**EXERCISE**
Reproduce the records below exactly, with nothing altered.
--- SUPPLIED MATERIAL Enclosed Below ---
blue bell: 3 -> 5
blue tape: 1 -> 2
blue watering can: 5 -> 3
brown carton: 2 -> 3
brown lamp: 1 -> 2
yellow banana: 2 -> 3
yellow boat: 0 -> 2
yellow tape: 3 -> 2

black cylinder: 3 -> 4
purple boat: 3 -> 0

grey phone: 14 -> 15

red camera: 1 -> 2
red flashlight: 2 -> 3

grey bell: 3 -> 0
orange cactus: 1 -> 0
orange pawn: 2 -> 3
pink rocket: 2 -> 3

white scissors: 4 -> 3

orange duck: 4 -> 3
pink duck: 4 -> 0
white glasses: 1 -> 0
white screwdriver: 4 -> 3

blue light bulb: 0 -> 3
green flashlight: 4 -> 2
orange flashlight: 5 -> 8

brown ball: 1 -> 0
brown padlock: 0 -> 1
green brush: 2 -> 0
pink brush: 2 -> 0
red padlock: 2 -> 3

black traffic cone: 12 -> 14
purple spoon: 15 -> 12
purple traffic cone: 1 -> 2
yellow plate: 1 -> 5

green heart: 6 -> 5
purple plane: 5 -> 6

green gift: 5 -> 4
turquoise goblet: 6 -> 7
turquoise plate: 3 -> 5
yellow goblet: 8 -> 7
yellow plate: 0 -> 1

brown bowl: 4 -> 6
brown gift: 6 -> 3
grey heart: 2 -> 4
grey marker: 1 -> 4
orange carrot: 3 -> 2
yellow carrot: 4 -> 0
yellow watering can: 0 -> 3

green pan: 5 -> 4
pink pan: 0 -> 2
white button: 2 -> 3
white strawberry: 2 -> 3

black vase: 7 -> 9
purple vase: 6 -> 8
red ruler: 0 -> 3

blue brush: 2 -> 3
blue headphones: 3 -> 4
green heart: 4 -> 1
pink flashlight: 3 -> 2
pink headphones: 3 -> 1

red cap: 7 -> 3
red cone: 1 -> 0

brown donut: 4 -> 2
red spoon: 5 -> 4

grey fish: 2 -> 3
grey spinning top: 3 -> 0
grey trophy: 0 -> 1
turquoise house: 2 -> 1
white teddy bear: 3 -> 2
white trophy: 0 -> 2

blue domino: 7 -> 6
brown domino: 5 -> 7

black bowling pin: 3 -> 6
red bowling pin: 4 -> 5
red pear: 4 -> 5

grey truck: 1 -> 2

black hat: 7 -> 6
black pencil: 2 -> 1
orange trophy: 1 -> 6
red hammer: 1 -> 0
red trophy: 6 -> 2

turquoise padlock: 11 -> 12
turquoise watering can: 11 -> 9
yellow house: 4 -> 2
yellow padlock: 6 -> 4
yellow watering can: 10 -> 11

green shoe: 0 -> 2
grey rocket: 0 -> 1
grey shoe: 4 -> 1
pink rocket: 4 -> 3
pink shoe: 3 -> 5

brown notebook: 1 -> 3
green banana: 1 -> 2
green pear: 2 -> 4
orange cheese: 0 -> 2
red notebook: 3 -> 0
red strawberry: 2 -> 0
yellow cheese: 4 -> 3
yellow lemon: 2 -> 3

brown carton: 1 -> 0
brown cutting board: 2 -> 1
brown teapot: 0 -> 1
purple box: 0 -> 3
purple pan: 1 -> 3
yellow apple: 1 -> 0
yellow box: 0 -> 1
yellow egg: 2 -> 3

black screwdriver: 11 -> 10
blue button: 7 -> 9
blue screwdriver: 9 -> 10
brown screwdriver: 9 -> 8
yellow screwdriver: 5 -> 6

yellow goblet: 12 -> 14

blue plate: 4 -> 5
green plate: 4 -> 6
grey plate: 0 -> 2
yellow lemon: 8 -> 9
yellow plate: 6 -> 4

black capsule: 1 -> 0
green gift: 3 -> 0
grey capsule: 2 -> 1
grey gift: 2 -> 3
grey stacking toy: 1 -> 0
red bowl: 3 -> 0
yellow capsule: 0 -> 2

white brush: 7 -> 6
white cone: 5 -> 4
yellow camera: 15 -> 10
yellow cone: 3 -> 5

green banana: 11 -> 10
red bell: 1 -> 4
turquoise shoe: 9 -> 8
--- End of Enclosed SUPPLIED MATERIAL ---
**RESULT**
blue bell: 3 -> 5
blue tape: 1 -> 2
blue watering can: 5 -> 3
brown carton: 2 -> 3
brown lamp: 1 -> 2
yellow banana: 2 -> 3
yellow boat: 0 -> 2
yellow tape: 3 -> 2

black cylinder: 3 -> 4
purple boat: 3 -> 0

grey phone: 14 -> 15

red camera: 1 -> 2
red flashlight: 2 -> 3

grey bell: 3 -> 0
orange cactus: 1 -> 0
orange pawn: 2 -> 3
pink rocket: 2 -> 3

white scissors: 4 -> 3

orange duck: 4 -> 3
pink duck: 4 -> 0
white glasses: 1 -> 0
white screwdriver: 4 -> 3

blue light bulb: 0 -> 3
green flashlight: 4 -> 2
orange flashlight: 5 -> 8

brown ball: 1 -> 0
brown padlock: 0 -> 1
green brush: 2 -> 0
pink brush: 2 -> 0
red padlock: 2 -> 3

black traffic cone: 12 -> 14
purple spoon: 15 -> 12
purple traffic cone: 1 -> 2
yellow plate: 1 -> 5

green heart: 6 -> 5
purple plane: 5 -> 6

green gift: 5 -> 4
turquoise goblet: 6 -> 7
turquoise plate: 3 -> 5
yellow goblet: 8 -> 7
yellow plate: 0 -> 1

brown bowl: 4 -> 6
brown gift: 6 -> 3
grey heart: 2 -> 4
grey marker: 1 -> 4
orange carrot: 3 -> 2
yellow carrot: 4 -> 0
yellow watering can: 0 -> 3

green pan: 5 -> 4
pink pan: 0 -> 2
white button: 2 -> 3
white strawberry: 2 -> 3

black vase: 7 -> 9
purple vase: 6 -> 8
red ruler: 0 -> 3

blue brush: 2 -> 3
blue headphones: 3 -> 4
green heart: 4 -> 1
pink flashlight: 3 -> 2
pink headphones: 3 -> 1

red cap: 7 -> 3
red cone: 1 -> 0

brown donut: 4 -> 2
red spoon: 5 -> 4

grey fish: 2 -> 3
grey spinning top: 3 -> 0
grey trophy: 0 -> 1
turquoise house: 2 -> 1
white teddy bear: 3 -> 2
white trophy: 0 -> 2

blue domino: 7 -> 6
brown domino: 5 -> 7

black bowling pin: 3 -> 6
red bowling pin: 4 -> 5
red pear: 4 -> 5

grey truck: 1 -> 2

black hat: 7 -> 6
black pencil: 2 -> 1
orange trophy: 1 -> 6
red hammer: 1 -> 0
red trophy: 6 -> 2

turquoise padlock: 11 -> 12
turquoise watering can: 11 -> 9
yellow house: 4 -> 2
yellow padlock: 6 -> 4
yellow watering can: 10 -> 11

green shoe: 0 -> 2
grey rocket: 0 -> 1
grey shoe: 4 -> 1
pink rocket: 4 -> 3
pink shoe: 3 -> 5

brown notebook: 1 -> 3
green banana: 1 -> 2
green pear: 2 -> 4
orange cheese: 0 -> 2
red notebook: 3 -> 0
red strawberry: 2 -> 0
yellow cheese: 4 -> 3
yellow lemon: 2 -> 3

brown carton: 1 -> 0
brown cutting board: 2 -> 1
brown teapot: 0 -> 1
purple box: 0 -> 3
purple pan: 1 -> 3
yellow apple: 1 -> 0
yellow box: 0 -> 1
yellow egg: 2 -> 3

black screwdriver: 11 -> 10
blue button: 7 -> 9
blue screwdriver: 9 -> 10
brown screwdriver: 9 -> 8
yellow screwdriver: 5 -> 6

yellow goblet: 12 -> 14

blue plate: 4 -> 5
green plate: 4 -> 6
grey plate: 0 -> 2
yellow lemon: 8 -> 9
yellow plate: 6 -> 4

black capsule: 1 -> 0
green gift: 3 -> 0
grey capsule: 2 -> 1
grey gift: 2 -> 3
grey stacking toy: 1 -> 0
red bowl: 3 -> 0
yellow capsule: 0 -> 2

white brush: 7 -> 6
white cone: 5 -> 4
yellow camera: 15 -> 10
yellow cone: 3 -> 5

green banana: 11 -> 10
red bell: 1 -> 4
turquoise shoe: 9 -> 8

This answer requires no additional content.